DIRECTIONS FOR THIS TASK: Return the line containing "U2: AND (in" together with every later line up to the end of the records, exactly and with no pictures; return nothing else.

Entries taken from a collection
*** Begin section ***

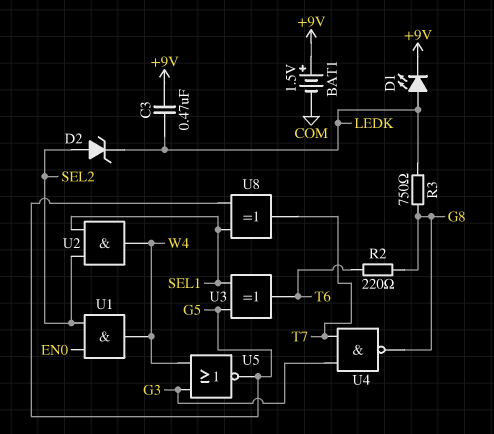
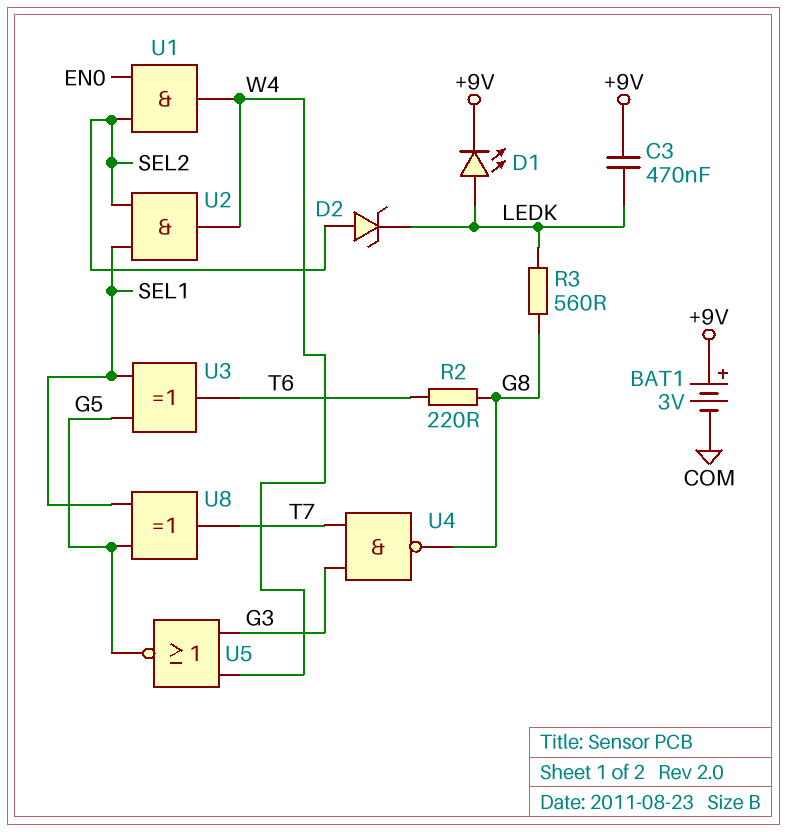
BAT1: 1.5V (plus +9V, minus COM) -> 3V (plus +9V, minus COM)
R3: 750 (G8, LEDK) -> 560 (G8, LEDK)

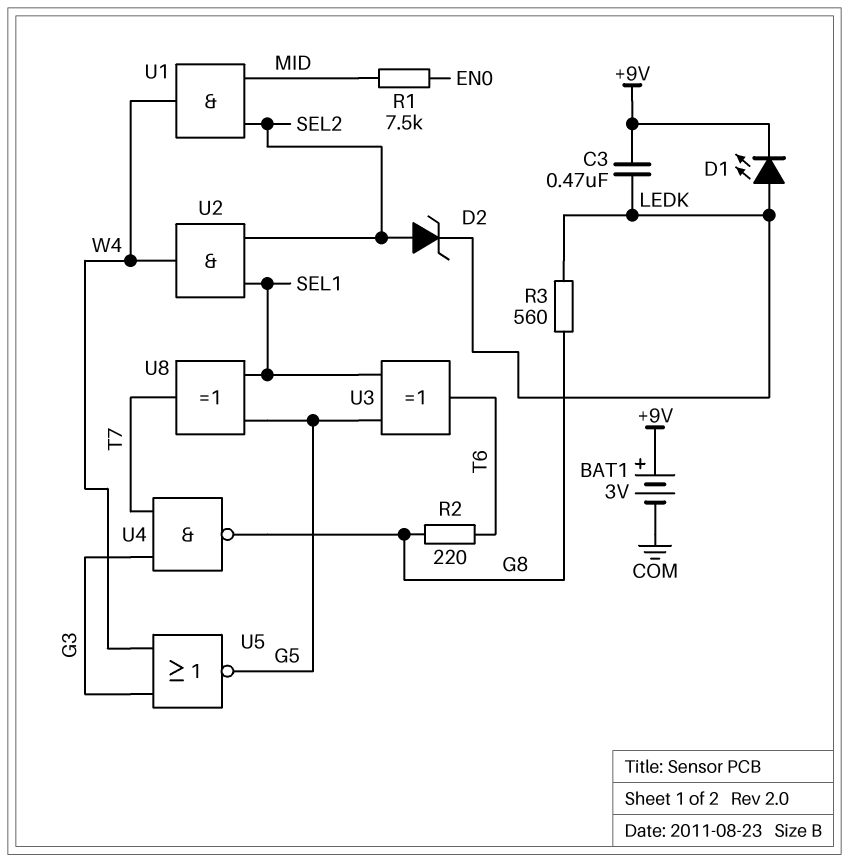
R1: none -> 7.5k (EN0, MID)
U1: AND (in EN0, in SEL2, out W4) -> AND (in MID, in SEL2, out W4)

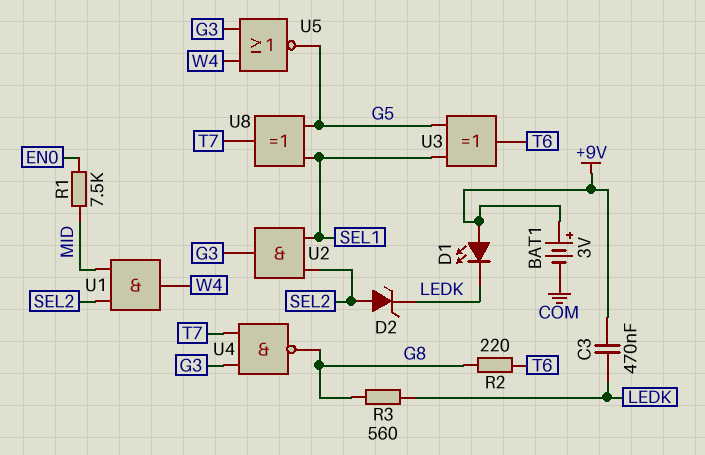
D1: LED (A LEDK, K +9V) -> LED (A +9V, K LEDK)
U2: AND (in SEL1, in SEL2, out W4) -> AND (in SEL1, in SEL2, out G3)

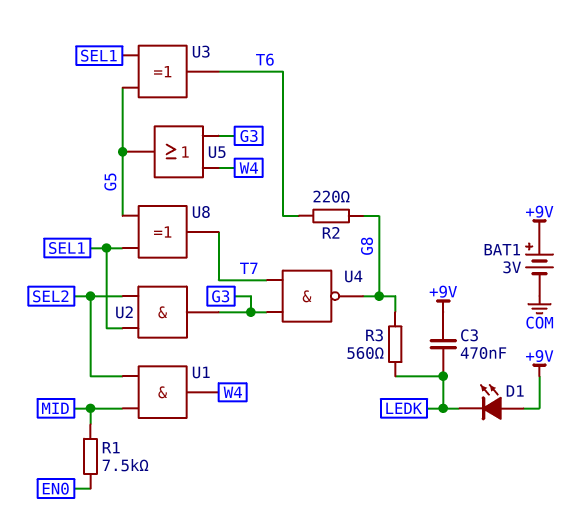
D2: zener (A SEL2, K LEDK) -> none
U5: NOR (in G3, in W4, out G5) -> OR (in G3, in W4, out G5)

*** End section ***

ANSWER SECTION:
U2: AND (in SEL1, in SEL2, out W4) -> AND (in SEL1, in SEL2, out G3)

D2: zener (A SEL2, K LEDK) -> none
U5: NOR (in G3, in W4, out G5) -> OR (in G3, in W4, out G5)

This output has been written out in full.